ACTIVITY:
Arrange the lines from the line with "Question: Is satin" to the line with "Indeed, skinsmoothtorso at", both included, as a numbered list, leaving out blank lines.

GIVEN RECORDS:
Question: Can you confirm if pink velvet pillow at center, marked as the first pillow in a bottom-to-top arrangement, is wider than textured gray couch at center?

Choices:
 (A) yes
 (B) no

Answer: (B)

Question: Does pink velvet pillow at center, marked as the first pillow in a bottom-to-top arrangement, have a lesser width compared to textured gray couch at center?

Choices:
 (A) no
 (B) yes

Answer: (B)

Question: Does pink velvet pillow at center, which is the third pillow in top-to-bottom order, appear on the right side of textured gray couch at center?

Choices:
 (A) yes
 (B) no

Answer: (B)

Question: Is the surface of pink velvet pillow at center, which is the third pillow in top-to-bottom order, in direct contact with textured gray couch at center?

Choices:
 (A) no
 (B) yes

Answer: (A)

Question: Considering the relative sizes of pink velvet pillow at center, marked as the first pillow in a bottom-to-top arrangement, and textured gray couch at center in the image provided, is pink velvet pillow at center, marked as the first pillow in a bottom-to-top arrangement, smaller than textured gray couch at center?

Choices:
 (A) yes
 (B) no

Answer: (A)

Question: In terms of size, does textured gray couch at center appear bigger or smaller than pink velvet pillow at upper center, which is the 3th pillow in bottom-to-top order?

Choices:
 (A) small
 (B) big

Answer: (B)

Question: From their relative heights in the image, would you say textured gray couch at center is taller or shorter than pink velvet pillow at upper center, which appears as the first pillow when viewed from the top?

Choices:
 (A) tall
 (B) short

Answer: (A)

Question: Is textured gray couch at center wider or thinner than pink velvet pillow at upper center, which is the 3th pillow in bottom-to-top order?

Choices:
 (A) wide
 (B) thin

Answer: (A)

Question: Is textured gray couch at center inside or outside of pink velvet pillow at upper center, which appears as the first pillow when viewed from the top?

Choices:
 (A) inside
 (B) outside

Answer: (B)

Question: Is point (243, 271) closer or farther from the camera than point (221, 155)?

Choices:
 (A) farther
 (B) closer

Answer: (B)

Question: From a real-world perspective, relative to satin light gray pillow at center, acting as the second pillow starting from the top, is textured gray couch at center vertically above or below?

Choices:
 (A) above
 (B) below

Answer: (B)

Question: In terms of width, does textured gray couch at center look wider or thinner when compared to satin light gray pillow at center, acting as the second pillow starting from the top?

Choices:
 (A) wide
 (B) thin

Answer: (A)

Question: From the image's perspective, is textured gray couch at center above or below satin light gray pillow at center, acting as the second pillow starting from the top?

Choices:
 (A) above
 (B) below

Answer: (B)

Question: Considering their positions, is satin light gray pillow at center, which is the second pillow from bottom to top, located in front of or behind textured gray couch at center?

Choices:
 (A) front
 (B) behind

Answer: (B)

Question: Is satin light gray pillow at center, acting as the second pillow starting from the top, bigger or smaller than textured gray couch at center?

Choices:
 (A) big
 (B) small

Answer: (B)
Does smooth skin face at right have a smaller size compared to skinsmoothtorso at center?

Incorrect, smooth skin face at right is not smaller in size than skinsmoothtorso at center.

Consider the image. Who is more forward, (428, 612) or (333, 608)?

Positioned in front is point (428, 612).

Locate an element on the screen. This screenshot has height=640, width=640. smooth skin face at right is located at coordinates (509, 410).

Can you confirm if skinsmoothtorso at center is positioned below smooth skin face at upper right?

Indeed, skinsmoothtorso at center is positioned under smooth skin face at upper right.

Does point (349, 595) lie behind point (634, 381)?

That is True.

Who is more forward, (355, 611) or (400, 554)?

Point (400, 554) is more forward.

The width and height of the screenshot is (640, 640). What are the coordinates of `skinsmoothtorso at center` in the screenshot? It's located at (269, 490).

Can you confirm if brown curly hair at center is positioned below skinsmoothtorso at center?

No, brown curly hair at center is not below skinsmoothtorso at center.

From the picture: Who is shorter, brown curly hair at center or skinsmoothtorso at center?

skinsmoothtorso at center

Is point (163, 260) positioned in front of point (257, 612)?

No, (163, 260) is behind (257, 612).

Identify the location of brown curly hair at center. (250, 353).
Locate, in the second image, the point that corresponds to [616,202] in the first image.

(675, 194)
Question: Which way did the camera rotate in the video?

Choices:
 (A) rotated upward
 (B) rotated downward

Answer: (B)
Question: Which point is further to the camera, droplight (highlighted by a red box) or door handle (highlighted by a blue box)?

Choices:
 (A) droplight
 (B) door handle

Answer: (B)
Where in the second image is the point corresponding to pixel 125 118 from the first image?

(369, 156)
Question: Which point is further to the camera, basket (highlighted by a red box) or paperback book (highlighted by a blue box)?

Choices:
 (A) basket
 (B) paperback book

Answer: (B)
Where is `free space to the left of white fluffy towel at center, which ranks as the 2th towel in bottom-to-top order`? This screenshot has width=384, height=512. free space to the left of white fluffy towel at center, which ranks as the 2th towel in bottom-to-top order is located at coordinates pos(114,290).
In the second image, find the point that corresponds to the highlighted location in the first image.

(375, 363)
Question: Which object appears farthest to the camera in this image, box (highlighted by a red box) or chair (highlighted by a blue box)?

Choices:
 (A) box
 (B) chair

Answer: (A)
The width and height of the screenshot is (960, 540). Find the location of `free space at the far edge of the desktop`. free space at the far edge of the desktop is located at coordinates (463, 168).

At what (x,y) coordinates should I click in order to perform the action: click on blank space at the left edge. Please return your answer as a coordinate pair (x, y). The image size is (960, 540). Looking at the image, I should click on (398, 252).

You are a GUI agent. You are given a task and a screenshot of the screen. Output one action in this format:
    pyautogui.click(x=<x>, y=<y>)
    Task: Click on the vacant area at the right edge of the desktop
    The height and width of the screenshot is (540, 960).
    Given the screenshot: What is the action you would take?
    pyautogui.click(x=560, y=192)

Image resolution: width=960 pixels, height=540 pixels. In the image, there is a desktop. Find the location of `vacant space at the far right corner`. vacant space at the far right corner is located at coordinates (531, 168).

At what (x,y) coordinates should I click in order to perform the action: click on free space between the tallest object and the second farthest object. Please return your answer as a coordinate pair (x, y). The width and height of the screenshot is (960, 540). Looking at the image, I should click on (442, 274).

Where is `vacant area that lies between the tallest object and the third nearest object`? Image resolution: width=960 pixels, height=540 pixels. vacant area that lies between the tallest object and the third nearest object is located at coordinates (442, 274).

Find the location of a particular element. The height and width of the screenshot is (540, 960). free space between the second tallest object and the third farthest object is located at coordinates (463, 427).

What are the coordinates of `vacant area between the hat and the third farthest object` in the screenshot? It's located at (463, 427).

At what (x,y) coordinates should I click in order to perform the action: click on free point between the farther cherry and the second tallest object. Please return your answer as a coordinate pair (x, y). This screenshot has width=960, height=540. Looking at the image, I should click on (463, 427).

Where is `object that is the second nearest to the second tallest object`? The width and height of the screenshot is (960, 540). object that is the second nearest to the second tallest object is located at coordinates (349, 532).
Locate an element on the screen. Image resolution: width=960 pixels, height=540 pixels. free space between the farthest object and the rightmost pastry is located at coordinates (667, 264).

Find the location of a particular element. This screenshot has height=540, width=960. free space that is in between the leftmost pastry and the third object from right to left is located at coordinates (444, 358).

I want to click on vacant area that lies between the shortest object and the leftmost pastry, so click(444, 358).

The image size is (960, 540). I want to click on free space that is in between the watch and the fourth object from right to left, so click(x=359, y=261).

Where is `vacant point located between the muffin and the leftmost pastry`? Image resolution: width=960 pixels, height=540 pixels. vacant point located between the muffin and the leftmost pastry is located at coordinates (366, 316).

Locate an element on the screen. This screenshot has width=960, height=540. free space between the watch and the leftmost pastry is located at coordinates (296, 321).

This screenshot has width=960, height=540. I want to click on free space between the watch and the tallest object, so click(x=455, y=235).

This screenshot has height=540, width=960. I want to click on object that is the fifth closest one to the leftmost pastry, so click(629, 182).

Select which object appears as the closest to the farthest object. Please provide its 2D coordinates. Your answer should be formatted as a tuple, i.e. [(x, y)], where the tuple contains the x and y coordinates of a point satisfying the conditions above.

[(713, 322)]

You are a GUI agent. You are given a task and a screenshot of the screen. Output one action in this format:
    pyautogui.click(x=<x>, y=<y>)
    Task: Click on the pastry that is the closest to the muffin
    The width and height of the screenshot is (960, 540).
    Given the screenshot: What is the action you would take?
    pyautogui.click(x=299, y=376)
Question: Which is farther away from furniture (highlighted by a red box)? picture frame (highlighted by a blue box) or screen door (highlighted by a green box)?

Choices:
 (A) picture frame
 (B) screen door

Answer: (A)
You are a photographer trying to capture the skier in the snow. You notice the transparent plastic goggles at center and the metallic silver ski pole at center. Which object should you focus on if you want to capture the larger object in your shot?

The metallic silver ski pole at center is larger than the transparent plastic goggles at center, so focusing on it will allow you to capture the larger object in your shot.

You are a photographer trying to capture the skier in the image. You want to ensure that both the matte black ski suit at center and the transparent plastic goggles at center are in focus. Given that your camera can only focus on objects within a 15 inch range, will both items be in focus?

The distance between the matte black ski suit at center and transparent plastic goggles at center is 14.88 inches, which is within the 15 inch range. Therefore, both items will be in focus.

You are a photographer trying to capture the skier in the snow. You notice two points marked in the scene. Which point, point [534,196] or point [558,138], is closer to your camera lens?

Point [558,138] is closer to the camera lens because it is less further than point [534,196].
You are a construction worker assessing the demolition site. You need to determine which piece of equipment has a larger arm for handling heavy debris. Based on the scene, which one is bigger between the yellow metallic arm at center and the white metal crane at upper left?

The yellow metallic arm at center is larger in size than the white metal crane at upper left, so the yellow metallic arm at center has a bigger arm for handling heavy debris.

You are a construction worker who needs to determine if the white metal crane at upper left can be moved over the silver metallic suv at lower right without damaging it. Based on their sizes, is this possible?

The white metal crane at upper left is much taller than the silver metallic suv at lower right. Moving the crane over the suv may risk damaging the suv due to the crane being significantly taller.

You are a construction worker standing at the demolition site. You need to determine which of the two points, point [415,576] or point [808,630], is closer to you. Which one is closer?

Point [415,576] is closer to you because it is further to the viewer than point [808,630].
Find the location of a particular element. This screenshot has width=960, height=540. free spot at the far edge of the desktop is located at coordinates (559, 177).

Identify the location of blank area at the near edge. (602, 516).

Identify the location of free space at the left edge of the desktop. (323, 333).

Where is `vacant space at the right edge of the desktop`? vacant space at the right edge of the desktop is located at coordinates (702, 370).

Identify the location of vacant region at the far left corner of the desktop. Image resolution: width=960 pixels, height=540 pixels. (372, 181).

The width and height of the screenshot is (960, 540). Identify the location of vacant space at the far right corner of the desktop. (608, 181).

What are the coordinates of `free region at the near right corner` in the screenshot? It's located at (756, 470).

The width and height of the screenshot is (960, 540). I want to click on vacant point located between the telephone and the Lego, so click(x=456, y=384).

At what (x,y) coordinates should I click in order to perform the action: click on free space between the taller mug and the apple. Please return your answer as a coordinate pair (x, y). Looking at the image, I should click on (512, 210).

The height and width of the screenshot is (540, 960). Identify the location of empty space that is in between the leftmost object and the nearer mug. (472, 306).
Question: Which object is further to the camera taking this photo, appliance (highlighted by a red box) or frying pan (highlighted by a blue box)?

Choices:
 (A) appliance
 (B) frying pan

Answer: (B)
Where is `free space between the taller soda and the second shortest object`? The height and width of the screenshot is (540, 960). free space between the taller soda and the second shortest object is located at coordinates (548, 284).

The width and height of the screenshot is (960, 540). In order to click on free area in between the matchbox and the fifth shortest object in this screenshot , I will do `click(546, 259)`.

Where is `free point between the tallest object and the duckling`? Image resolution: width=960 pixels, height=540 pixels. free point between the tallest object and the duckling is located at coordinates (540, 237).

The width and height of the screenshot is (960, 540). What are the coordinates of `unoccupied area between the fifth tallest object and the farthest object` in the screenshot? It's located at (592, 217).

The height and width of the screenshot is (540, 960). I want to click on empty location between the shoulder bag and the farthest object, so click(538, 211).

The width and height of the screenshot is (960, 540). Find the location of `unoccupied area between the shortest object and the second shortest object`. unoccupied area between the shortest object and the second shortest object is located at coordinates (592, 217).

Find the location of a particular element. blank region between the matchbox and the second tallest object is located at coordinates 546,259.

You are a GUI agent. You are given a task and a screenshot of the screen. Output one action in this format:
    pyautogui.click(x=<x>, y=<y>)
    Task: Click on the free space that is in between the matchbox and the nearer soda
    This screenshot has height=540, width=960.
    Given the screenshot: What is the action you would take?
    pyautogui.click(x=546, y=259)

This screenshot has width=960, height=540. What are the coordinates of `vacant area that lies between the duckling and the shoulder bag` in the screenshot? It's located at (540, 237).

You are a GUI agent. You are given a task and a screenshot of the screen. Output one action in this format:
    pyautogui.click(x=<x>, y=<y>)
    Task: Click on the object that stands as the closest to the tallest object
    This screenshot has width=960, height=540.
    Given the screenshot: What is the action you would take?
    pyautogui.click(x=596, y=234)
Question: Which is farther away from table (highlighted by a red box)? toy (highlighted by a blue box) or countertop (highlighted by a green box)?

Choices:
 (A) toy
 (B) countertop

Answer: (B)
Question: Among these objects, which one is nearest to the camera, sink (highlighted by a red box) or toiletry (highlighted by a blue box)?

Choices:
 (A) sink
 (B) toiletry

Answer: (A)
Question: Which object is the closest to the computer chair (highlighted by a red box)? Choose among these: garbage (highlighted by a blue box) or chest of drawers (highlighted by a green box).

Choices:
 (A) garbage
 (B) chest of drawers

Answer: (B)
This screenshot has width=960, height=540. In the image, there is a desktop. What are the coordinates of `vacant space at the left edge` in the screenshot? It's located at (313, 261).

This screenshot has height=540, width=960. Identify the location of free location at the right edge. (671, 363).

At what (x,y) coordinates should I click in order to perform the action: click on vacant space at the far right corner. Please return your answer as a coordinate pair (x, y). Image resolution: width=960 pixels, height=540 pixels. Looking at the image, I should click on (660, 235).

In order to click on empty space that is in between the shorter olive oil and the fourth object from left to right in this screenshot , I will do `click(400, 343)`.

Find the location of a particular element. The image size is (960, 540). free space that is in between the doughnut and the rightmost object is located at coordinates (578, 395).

YOUR SOLUTION:
1. Question: Is satin light gray pillow at center, acting as the second pillow starting from the top, bigger or smaller than textured gray couch at center?
2. Choices:
3.  (A) big
4.  (B) small
5. Answer: (B)
6. Does smooth skin face at right have a smaller size compared to skinsmoothtorso at center?
7. Incorrect, smooth skin face at right is not smaller in size than skinsmoothtorso at center.
8. Consider the image. Who is more forward, (428, 612) or (333, 608)?
9. Positioned in front is point (428, 612).
10. Locate an element on the screen. This screenshot has height=640, width=640. smooth skin face at right is located at coordinates (509, 410).
11. Can you confirm if skinsmoothtorso at center is positioned below smooth skin face at upper right?
12. Indeed, skinsmoothtorso at center is positioned under smooth skin face at upper right.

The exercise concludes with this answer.